— START —
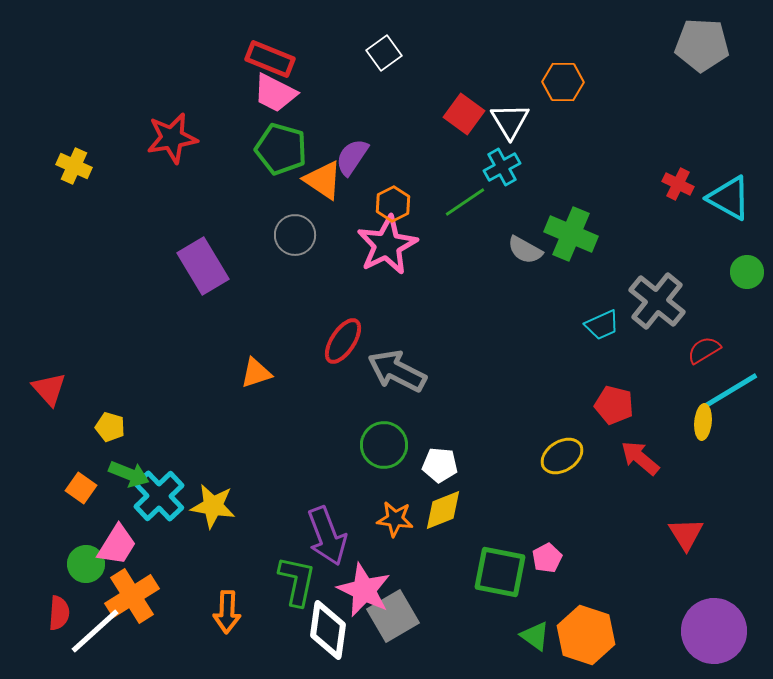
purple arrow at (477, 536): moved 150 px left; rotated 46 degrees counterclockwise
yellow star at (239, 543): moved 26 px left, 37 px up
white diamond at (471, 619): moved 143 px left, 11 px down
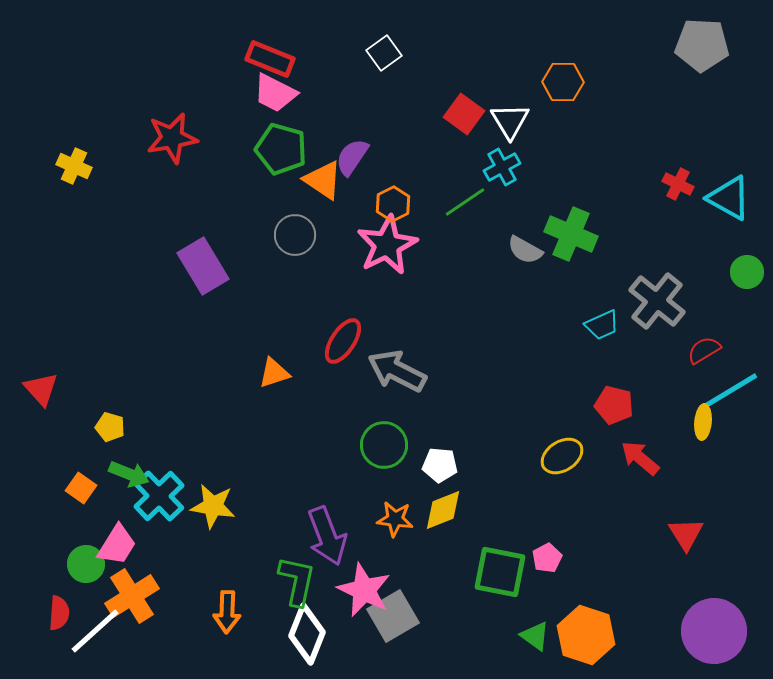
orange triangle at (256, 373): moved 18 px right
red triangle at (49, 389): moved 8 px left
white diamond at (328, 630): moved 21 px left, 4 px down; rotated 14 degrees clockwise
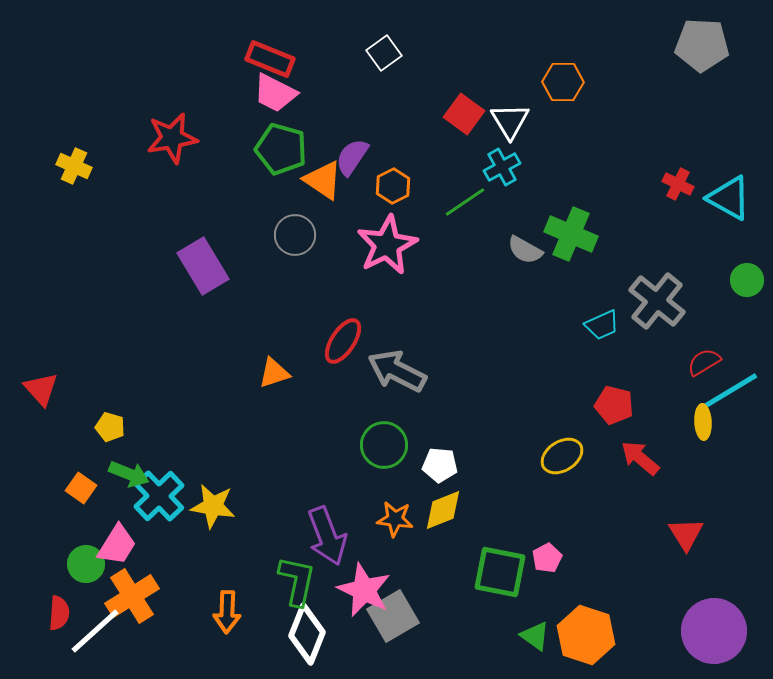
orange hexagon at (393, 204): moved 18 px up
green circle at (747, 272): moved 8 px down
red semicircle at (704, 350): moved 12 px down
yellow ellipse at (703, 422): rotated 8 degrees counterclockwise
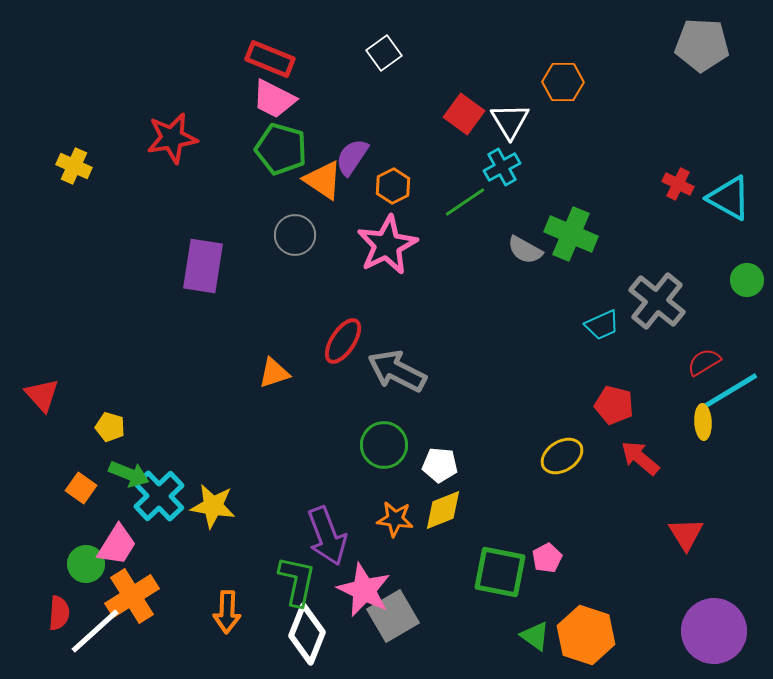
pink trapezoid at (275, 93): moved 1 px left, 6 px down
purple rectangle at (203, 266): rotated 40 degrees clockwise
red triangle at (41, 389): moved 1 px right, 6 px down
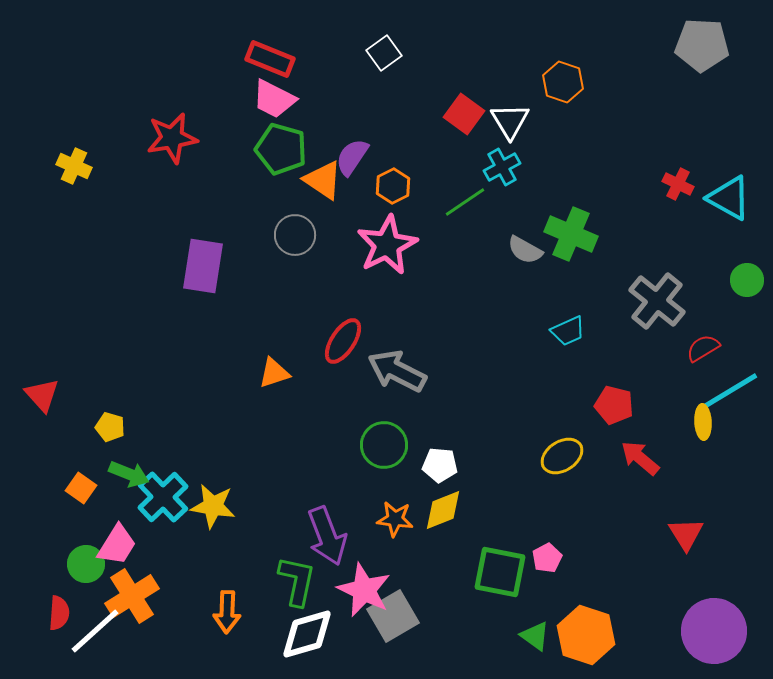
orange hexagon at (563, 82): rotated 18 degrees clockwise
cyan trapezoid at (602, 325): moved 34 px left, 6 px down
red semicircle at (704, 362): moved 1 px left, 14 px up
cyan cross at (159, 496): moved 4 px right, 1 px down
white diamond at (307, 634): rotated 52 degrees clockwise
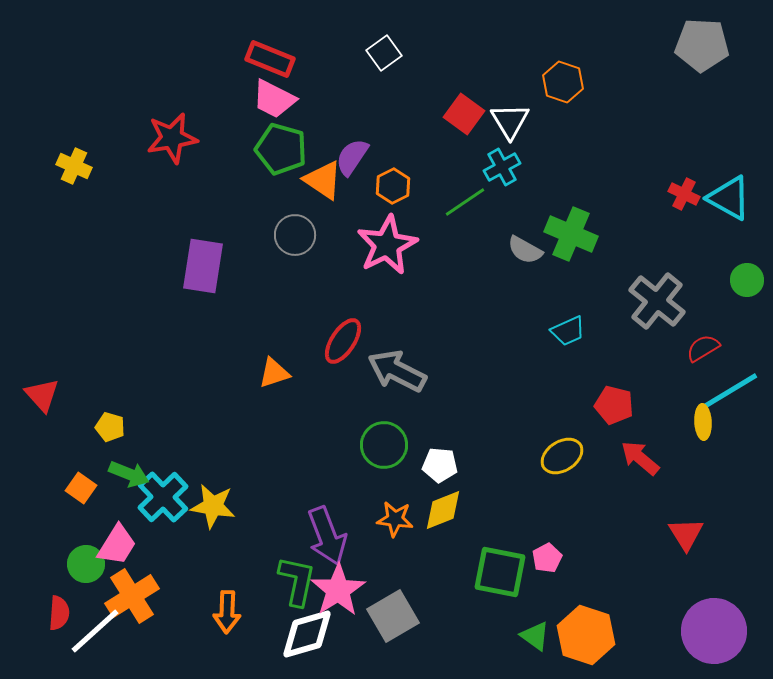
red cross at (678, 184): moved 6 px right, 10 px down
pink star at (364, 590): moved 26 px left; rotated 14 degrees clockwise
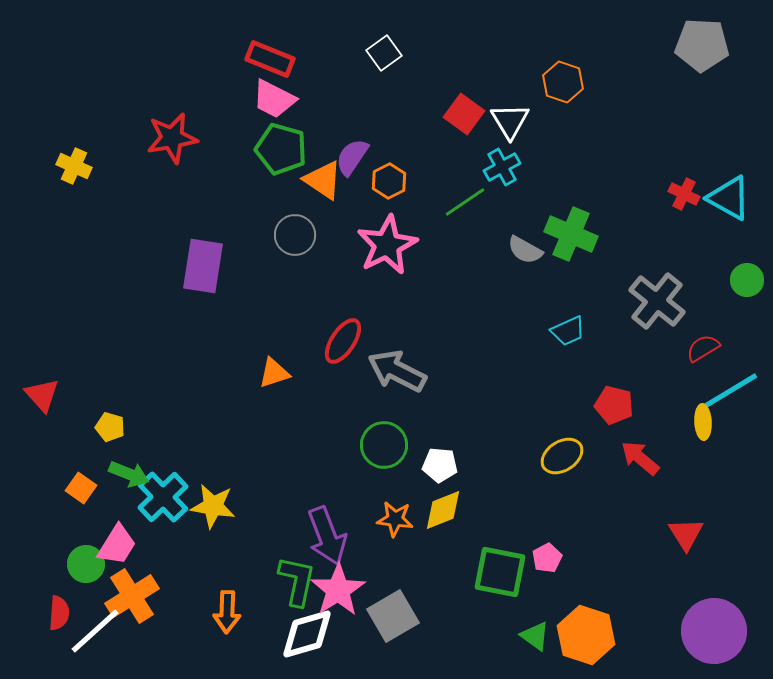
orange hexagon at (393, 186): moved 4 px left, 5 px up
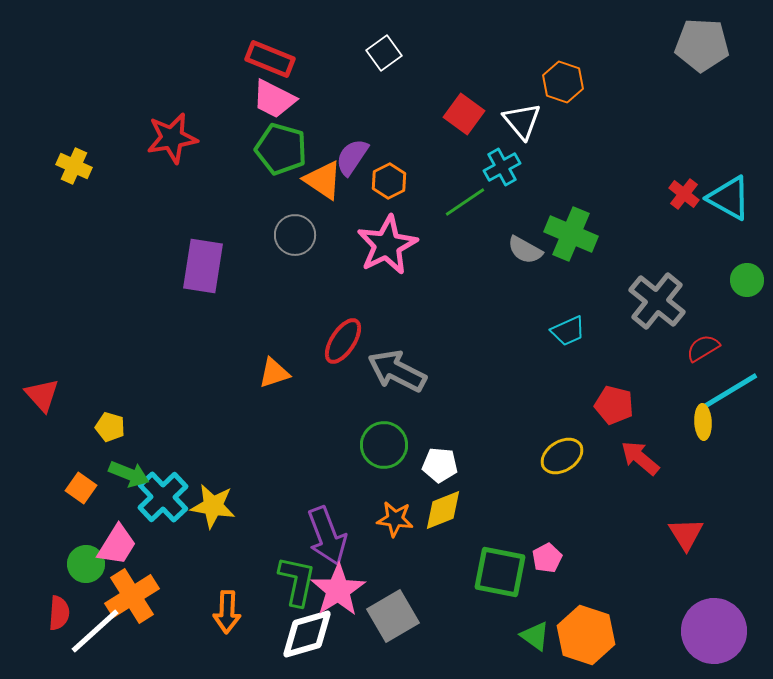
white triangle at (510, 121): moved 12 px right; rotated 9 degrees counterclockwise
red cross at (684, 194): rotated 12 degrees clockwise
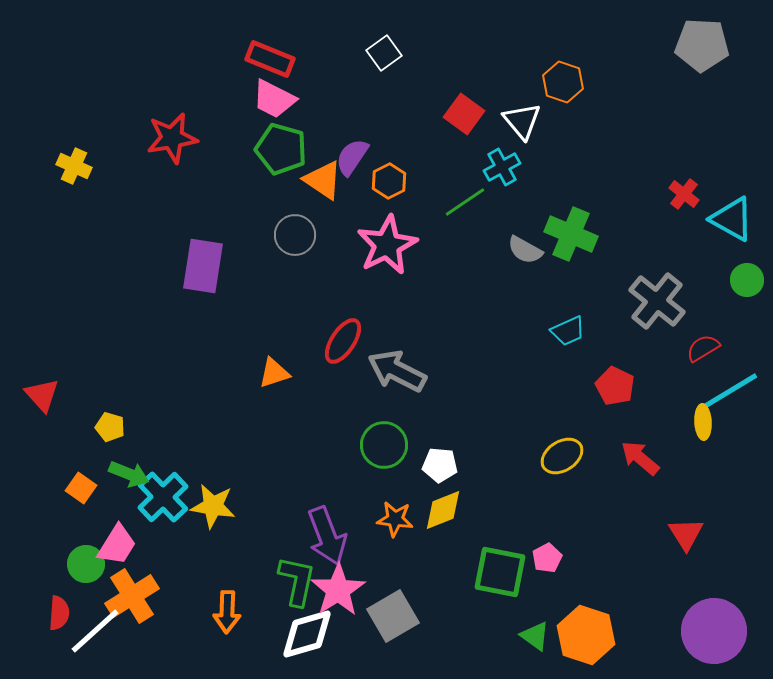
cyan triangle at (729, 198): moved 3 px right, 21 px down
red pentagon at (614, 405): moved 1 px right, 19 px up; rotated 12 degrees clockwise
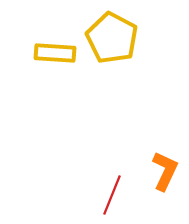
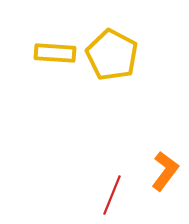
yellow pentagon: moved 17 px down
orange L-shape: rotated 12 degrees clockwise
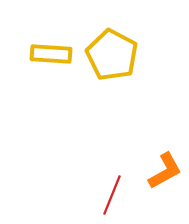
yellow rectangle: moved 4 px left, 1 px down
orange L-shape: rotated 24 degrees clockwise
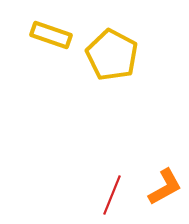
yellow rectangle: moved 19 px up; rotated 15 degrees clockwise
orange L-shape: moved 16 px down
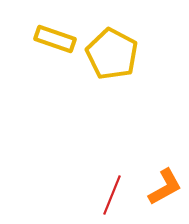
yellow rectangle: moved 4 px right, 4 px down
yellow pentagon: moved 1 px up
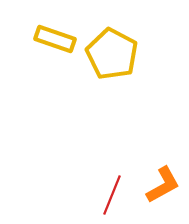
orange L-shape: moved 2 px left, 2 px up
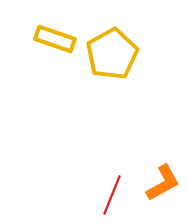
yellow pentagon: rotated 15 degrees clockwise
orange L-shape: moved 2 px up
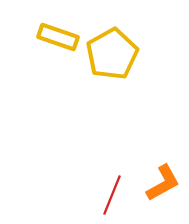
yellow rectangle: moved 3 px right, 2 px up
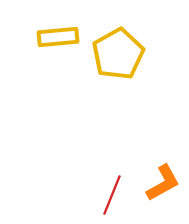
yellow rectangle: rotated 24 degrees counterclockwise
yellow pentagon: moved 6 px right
— END —
Rewrite every row above with "counterclockwise" changed to "anticlockwise" and everything else kept the same. Leave out the pictures.

purple arrow at (477, 536): moved 150 px left; rotated 46 degrees anticlockwise
yellow star at (239, 543): moved 26 px left, 37 px up
white diamond at (471, 619): moved 143 px left, 11 px down
orange triangle at (256, 373): moved 18 px right
red triangle at (49, 389): moved 8 px left
white diamond at (328, 630): moved 21 px left, 4 px down; rotated 14 degrees clockwise
orange hexagon at (393, 204): moved 18 px up
green circle at (747, 272): moved 8 px down
red semicircle at (704, 350): moved 12 px down
yellow ellipse at (703, 422): rotated 8 degrees anticlockwise
pink trapezoid at (275, 93): moved 1 px left, 6 px down
purple rectangle at (203, 266): rotated 40 degrees clockwise
red triangle at (41, 389): moved 1 px right, 6 px down
orange hexagon at (563, 82): rotated 18 degrees clockwise
cyan trapezoid at (602, 325): moved 34 px left, 6 px down
red semicircle at (704, 362): moved 1 px left, 14 px up
cyan cross at (159, 496): moved 4 px right, 1 px down
white diamond at (307, 634): rotated 52 degrees clockwise
red cross at (678, 184): moved 6 px right, 10 px down
pink star at (364, 590): moved 26 px left; rotated 14 degrees clockwise
orange hexagon at (393, 186): moved 4 px left, 5 px up
white triangle at (510, 121): moved 12 px right; rotated 9 degrees anticlockwise
red cross at (684, 194): rotated 12 degrees clockwise
cyan triangle at (729, 198): moved 3 px right, 21 px down
red pentagon at (614, 405): moved 1 px right, 19 px up; rotated 12 degrees clockwise
yellow pentagon: moved 17 px down
orange L-shape: rotated 12 degrees clockwise
yellow rectangle: moved 4 px left, 1 px down
orange L-shape: rotated 24 degrees clockwise
yellow rectangle: moved 19 px up; rotated 15 degrees clockwise
orange L-shape: moved 16 px down
yellow rectangle: moved 4 px right, 4 px down
yellow pentagon: moved 1 px up
orange L-shape: moved 2 px left, 2 px up
yellow pentagon: rotated 15 degrees clockwise
orange L-shape: moved 2 px up
yellow rectangle: moved 3 px right, 2 px up
yellow rectangle: rotated 24 degrees anticlockwise
yellow pentagon: moved 6 px right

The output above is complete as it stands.